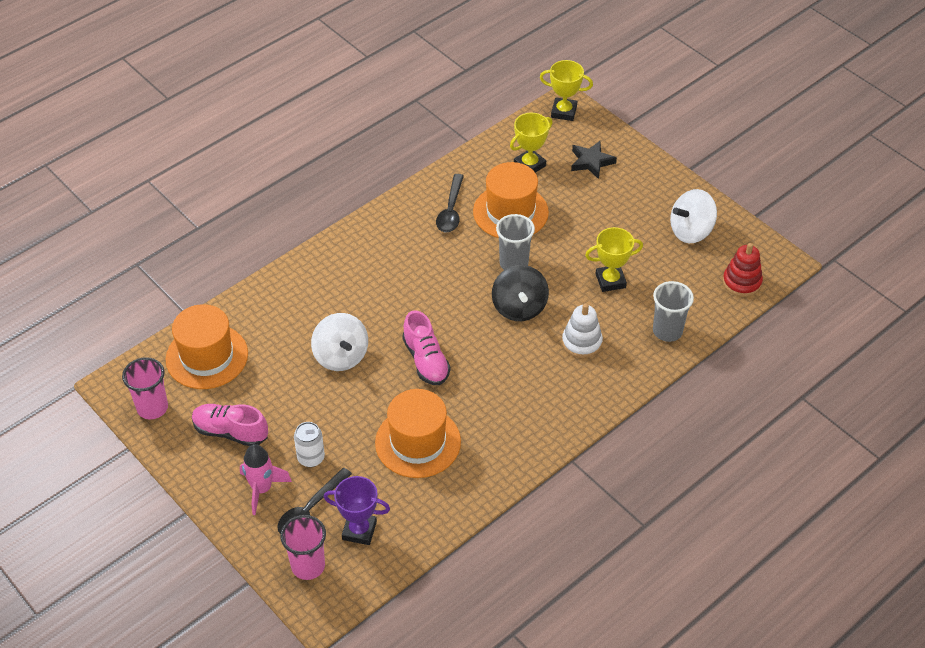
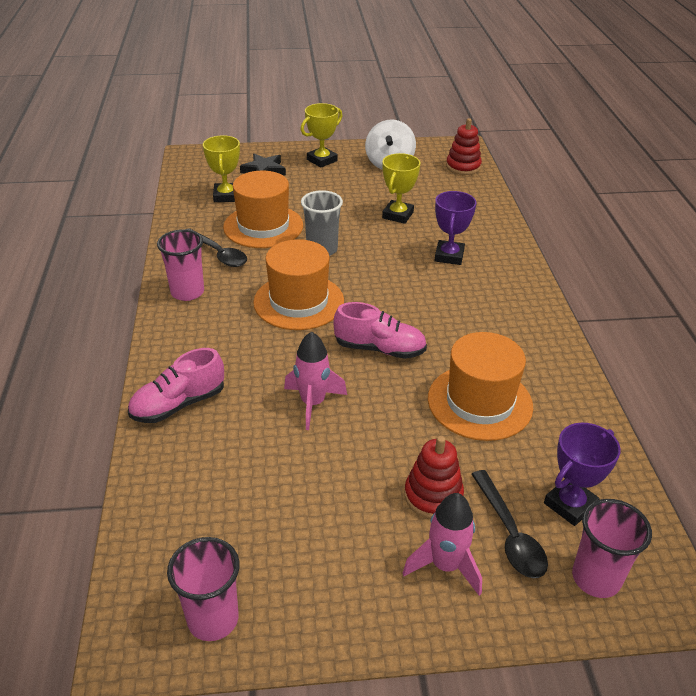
camera: 55 degrees left, 10 degrees down
(207, 356) = (191, 517): orange hat -> orange hat (299, 302)
(230, 432) = (330, 552): pink shoe -> pink shoe (179, 404)
(311, 458) = (433, 496): white can -> red stacking toy
(341, 356) = (313, 403): white spinning top -> pink rocket
(392, 224) = (187, 292): none -> pink cup
(519, 307) = (375, 269): black spinning top -> none
(564, 112) = (195, 159): yellow trophy -> yellow trophy (322, 160)
(581, 342) = (449, 256): white stacking toy -> purple trophy
(667, 331) = (478, 214): grey cup -> none

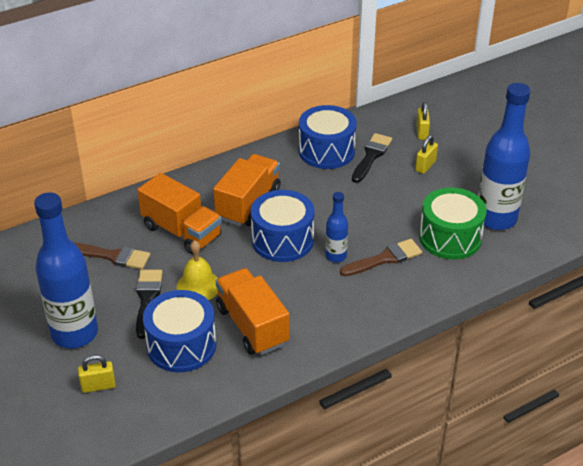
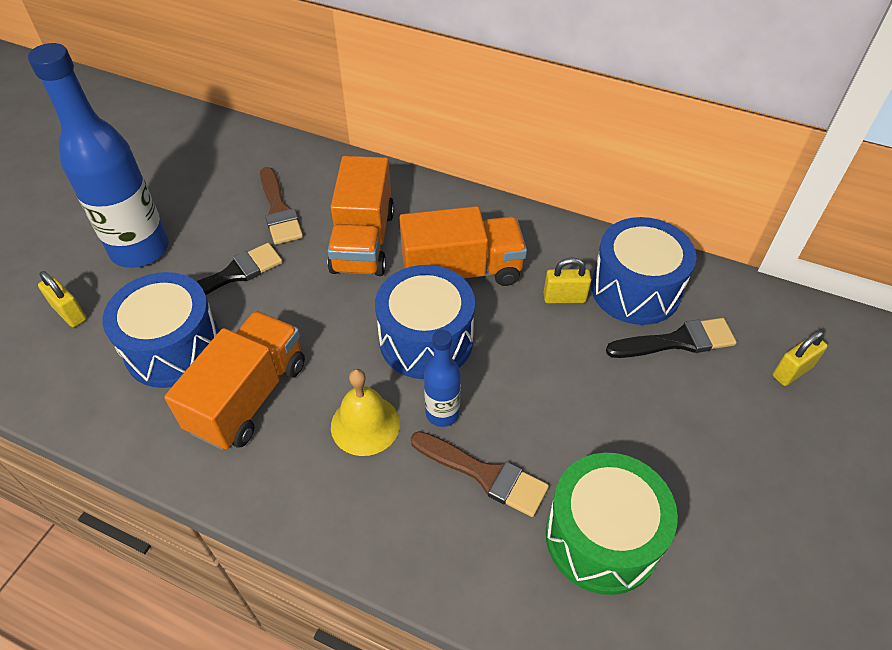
camera: 55 degrees right, 10 degrees up
(198, 286) = (283, 307): yellow bell -> yellow bell (365, 424)
(425, 166) = (725, 416): yellow padlock -> yellow padlock (564, 298)
(496, 218) = (707, 582): blue bottle -> none

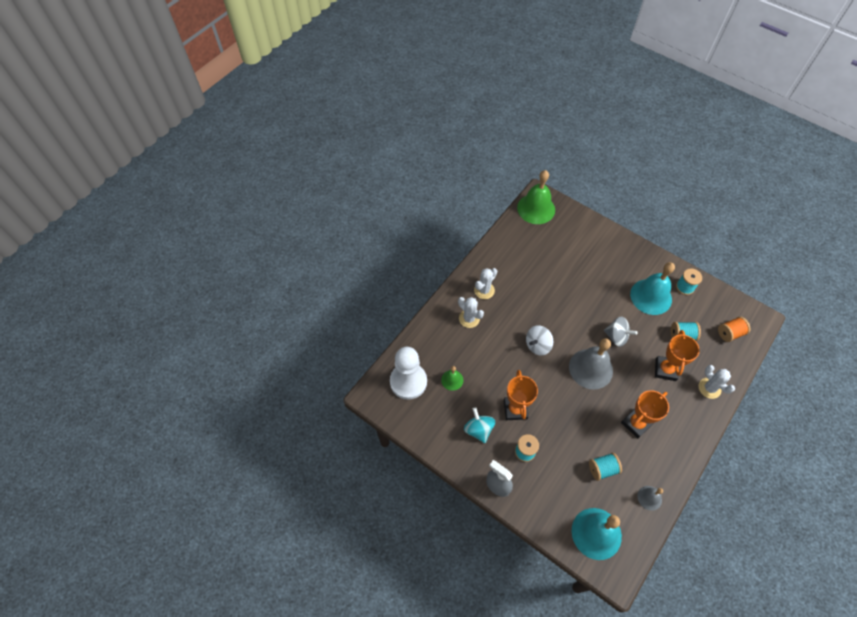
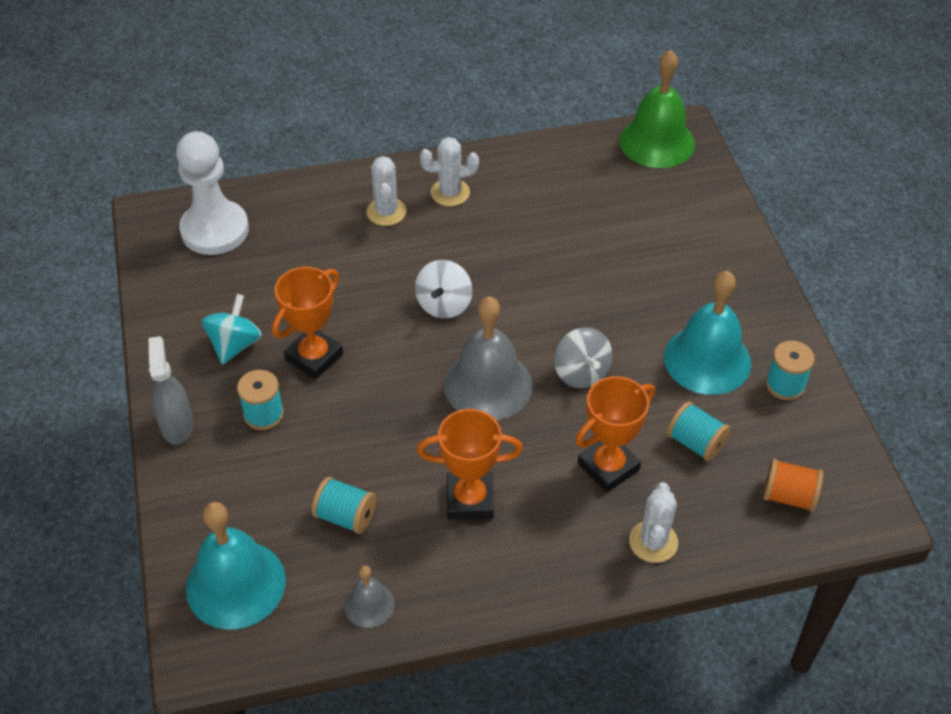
camera: 40 degrees right, 10 degrees down
(452, 380) = (273, 266): green bell -> none
(537, 345) = (444, 304): white spinning top -> white spinning top turned 75 degrees counterclockwise

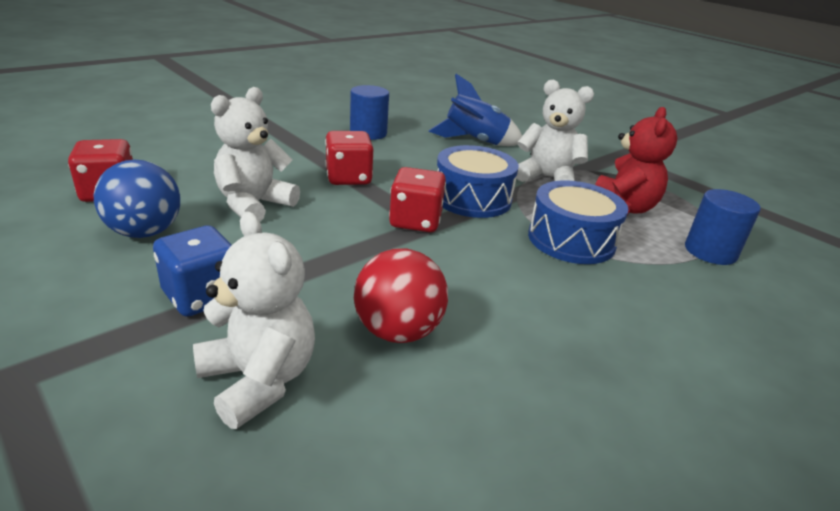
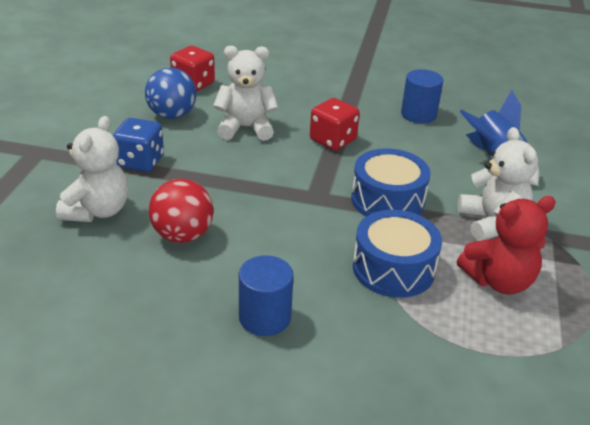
camera: 55 degrees right, 5 degrees up
(415, 221) = (314, 191): red dice -> none
(710, 251) = (494, 355): blue cylinder -> blue cylinder (265, 317)

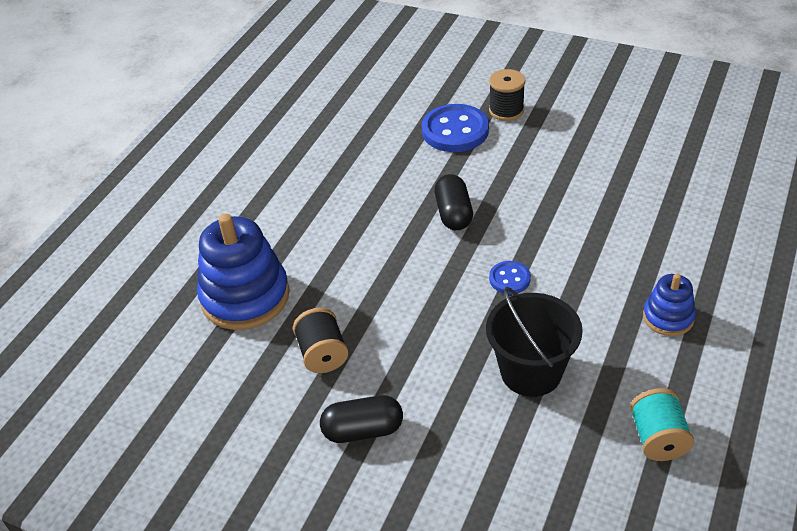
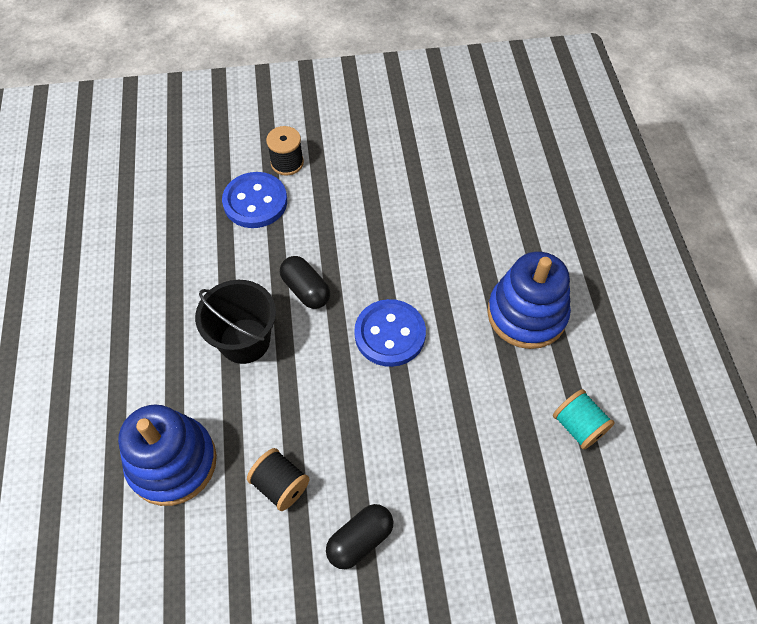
camera: 35 degrees left, 15 degrees up
(509, 279) = (390, 334): blue button -> blue button, size x1.92
(531, 372) = (457, 414): black bucket -> black bucket (245, 341)
(668, 317) = (526, 314): blue stacking toy -> blue stacking toy, size x1.89

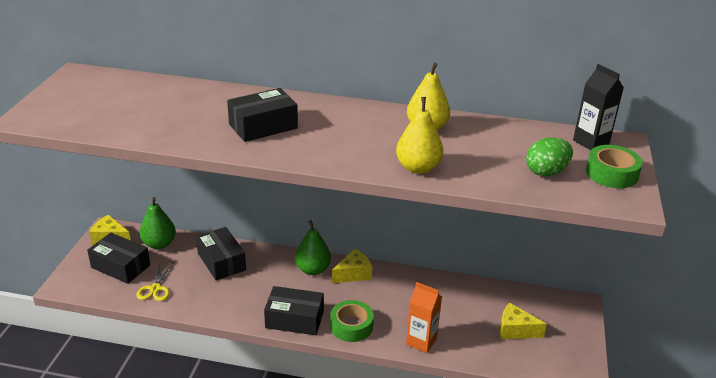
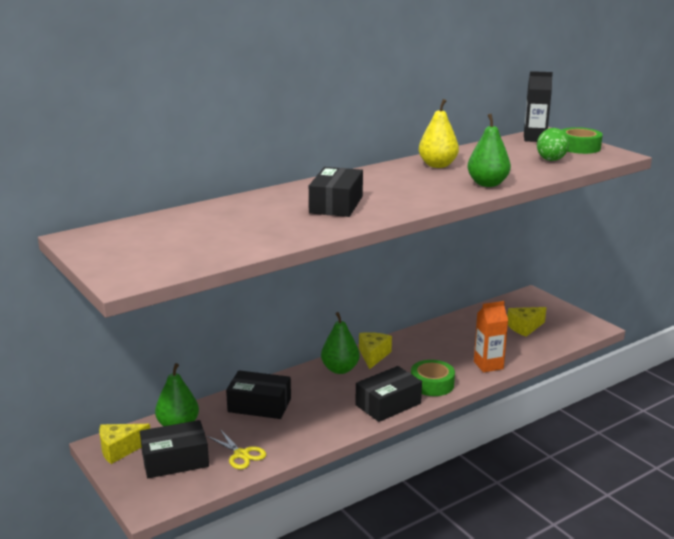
camera: 45 degrees left, 10 degrees down
(418, 168) = (487, 184): yellow pear -> green pear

- Task description -
Your copy should start at the line with "(581, 342) = (449, 256): white", stop at the last line of the listing above, match exactly, and contain no pictures.

- Response -
(581, 342) = (449, 256): white stacking toy -> purple trophy
(667, 331) = (478, 214): grey cup -> none

camera: 55 degrees right, 10 degrees up
(198, 286) = (283, 307): yellow bell -> yellow bell (365, 424)
(425, 166) = (725, 416): yellow padlock -> yellow padlock (564, 298)
(496, 218) = (707, 582): blue bottle -> none

camera: 40 degrees right, 10 degrees down
(452, 380) = (273, 266): green bell -> none
(537, 345) = (444, 304): white spinning top -> white spinning top turned 75 degrees counterclockwise

camera: 55 degrees right, 5 degrees up
(415, 221) = (314, 191): red dice -> none
(710, 251) = (494, 355): blue cylinder -> blue cylinder (265, 317)

camera: 35 degrees left, 15 degrees up
(509, 279) = (390, 334): blue button -> blue button, size x1.92
(531, 372) = (457, 414): black bucket -> black bucket (245, 341)
(668, 317) = (526, 314): blue stacking toy -> blue stacking toy, size x1.89

camera: 45 degrees left, 10 degrees down
(418, 168) = (487, 184): yellow pear -> green pear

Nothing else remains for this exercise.